Return all of the lines below exactly as they are.

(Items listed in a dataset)
= Beginning of Section =

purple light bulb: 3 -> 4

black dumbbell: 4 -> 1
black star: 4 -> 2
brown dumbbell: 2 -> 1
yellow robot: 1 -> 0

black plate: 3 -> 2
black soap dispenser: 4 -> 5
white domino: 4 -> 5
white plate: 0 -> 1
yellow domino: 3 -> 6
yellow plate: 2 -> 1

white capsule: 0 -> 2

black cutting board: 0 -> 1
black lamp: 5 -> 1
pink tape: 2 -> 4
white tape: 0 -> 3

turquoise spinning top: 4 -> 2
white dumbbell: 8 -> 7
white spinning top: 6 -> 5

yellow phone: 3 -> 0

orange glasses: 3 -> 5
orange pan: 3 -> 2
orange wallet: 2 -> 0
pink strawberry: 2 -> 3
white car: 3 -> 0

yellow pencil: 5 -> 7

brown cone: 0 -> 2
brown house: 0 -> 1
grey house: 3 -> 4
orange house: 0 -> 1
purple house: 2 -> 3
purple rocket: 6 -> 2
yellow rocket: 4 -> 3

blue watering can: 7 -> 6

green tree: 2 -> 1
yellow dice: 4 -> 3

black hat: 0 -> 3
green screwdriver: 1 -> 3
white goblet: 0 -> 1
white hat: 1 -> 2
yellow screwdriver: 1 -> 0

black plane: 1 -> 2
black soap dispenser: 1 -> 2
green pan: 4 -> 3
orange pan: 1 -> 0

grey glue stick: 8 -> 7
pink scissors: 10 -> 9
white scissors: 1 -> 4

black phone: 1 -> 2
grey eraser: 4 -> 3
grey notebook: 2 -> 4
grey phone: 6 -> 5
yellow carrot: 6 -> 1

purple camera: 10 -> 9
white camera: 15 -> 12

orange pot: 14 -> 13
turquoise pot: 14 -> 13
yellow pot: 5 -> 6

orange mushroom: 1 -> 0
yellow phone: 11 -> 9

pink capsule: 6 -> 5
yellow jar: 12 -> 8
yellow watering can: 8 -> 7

= End of Section =

* Exercise response:
purple light bulb: 3 -> 4

black dumbbell: 4 -> 1
black star: 4 -> 2
brown dumbbell: 2 -> 1
yellow robot: 1 -> 0

black plate: 3 -> 2
black soap dispenser: 4 -> 5
white domino: 4 -> 5
white plate: 0 -> 1
yellow domino: 3 -> 6
yellow plate: 2 -> 1

white capsule: 0 -> 2

black cutting board: 0 -> 1
black lamp: 5 -> 1
pink tape: 2 -> 4
white tape: 0 -> 3

turquoise spinning top: 4 -> 2
white dumbbell: 8 -> 7
white spinning top: 6 -> 5

yellow phone: 3 -> 0

orange glasses: 3 -> 5
orange pan: 3 -> 2
orange wallet: 2 -> 0
pink strawberry: 2 -> 3
white car: 3 -> 0

yellow pencil: 5 -> 7

brown cone: 0 -> 2
brown house: 0 -> 1
grey house: 3 -> 4
orange house: 0 -> 1
purple house: 2 -> 3
purple rocket: 6 -> 2
yellow rocket: 4 -> 3

blue watering can: 7 -> 6

green tree: 2 -> 1
yellow dice: 4 -> 3

black hat: 0 -> 3
green screwdriver: 1 -> 3
white goblet: 0 -> 1
white hat: 1 -> 2
yellow screwdriver: 1 -> 0

black plane: 1 -> 2
black soap dispenser: 1 -> 2
green pan: 4 -> 3
orange pan: 1 -> 0

grey glue stick: 8 -> 7
pink scissors: 10 -> 9
white scissors: 1 -> 4

black phone: 1 -> 2
grey eraser: 4 -> 3
grey notebook: 2 -> 4
grey phone: 6 -> 5
yellow carrot: 6 -> 1

purple camera: 10 -> 9
white camera: 15 -> 12

orange pot: 14 -> 13
turquoise pot: 14 -> 13
yellow pot: 5 -> 6

orange mushroom: 1 -> 0
yellow phone: 11 -> 9

pink capsule: 6 -> 5
yellow jar: 12 -> 8
yellow watering can: 8 -> 7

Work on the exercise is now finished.